- WORK TASK
Retype the data that follows with no alterations, please.

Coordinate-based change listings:
● ● ●

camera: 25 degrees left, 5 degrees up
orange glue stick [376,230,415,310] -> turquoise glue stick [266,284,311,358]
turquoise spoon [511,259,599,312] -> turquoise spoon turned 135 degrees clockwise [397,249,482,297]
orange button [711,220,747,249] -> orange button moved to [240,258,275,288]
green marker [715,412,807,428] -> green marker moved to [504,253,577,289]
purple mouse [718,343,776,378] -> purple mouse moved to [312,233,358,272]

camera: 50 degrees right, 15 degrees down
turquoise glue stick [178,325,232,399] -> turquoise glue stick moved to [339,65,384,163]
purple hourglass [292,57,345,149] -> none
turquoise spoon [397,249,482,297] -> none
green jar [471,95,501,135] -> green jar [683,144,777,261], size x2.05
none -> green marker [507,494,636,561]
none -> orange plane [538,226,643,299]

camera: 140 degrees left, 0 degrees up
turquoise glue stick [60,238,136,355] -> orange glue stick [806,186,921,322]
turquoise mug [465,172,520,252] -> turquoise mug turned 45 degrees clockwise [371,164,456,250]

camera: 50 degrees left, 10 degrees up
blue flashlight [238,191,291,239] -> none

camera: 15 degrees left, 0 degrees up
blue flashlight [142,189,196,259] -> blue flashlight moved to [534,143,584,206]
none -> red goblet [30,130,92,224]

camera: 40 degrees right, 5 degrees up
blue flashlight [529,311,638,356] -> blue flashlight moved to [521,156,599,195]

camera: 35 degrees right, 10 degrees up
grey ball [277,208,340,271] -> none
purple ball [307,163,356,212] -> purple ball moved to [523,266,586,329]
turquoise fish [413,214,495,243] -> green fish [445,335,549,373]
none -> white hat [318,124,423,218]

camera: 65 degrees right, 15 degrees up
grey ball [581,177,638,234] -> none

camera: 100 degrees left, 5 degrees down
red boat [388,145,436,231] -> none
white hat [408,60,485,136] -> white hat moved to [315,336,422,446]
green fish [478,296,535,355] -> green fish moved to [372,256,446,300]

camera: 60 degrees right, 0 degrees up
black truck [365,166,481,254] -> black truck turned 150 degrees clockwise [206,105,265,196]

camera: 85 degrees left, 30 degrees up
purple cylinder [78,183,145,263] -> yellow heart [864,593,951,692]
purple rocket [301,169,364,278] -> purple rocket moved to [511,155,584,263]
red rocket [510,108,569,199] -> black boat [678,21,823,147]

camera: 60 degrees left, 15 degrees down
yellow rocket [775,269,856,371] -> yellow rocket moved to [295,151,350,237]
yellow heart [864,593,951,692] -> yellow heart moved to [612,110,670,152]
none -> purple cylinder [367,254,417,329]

● ● ●

- ANSWER SECTION
camera: 25 degrees left, 5 degrees up
orange glue stick [376,230,415,310] -> turquoise glue stick [266,284,311,358]
turquoise spoon [511,259,599,312] -> turquoise spoon turned 135 degrees clockwise [397,249,482,297]
orange button [711,220,747,249] -> orange button moved to [240,258,275,288]
green marker [715,412,807,428] -> green marker moved to [504,253,577,289]
purple mouse [718,343,776,378] -> purple mouse moved to [312,233,358,272]

camera: 50 degrees right, 15 degrees down
turquoise glue stick [178,325,232,399] -> turquoise glue stick moved to [339,65,384,163]
purple hourglass [292,57,345,149] -> none
turquoise spoon [397,249,482,297] -> none
green jar [471,95,501,135] -> green jar [683,144,777,261], size x2.05
none -> green marker [507,494,636,561]
none -> orange plane [538,226,643,299]

camera: 140 degrees left, 0 degrees up
turquoise glue stick [60,238,136,355] -> orange glue stick [806,186,921,322]
turquoise mug [465,172,520,252] -> turquoise mug turned 45 degrees clockwise [371,164,456,250]

camera: 50 degrees left, 10 degrees up
blue flashlight [238,191,291,239] -> none

camera: 15 degrees left, 0 degrees up
blue flashlight [142,189,196,259] -> blue flashlight moved to [534,143,584,206]
none -> red goblet [30,130,92,224]

camera: 40 degrees right, 5 degrees up
blue flashlight [529,311,638,356] -> blue flashlight moved to [521,156,599,195]

camera: 35 degrees right, 10 degrees up
grey ball [277,208,340,271] -> none
purple ball [307,163,356,212] -> purple ball moved to [523,266,586,329]
turquoise fish [413,214,495,243] -> green fish [445,335,549,373]
none -> white hat [318,124,423,218]

camera: 65 degrees right, 15 degrees up
grey ball [581,177,638,234] -> none

camera: 100 degrees left, 5 degrees down
red boat [388,145,436,231] -> none
white hat [408,60,485,136] -> white hat moved to [315,336,422,446]
green fish [478,296,535,355] -> green fish moved to [372,256,446,300]

camera: 60 degrees right, 0 degrees up
black truck [365,166,481,254] -> black truck turned 150 degrees clockwise [206,105,265,196]

camera: 85 degrees left, 30 degrees up
purple cylinder [78,183,145,263] -> yellow heart [864,593,951,692]
purple rocket [301,169,364,278] -> purple rocket moved to [511,155,584,263]
red rocket [510,108,569,199] -> black boat [678,21,823,147]

camera: 60 degrees left, 15 degrees down
yellow rocket [775,269,856,371] -> yellow rocket moved to [295,151,350,237]
yellow heart [864,593,951,692] -> yellow heart moved to [612,110,670,152]
none -> purple cylinder [367,254,417,329]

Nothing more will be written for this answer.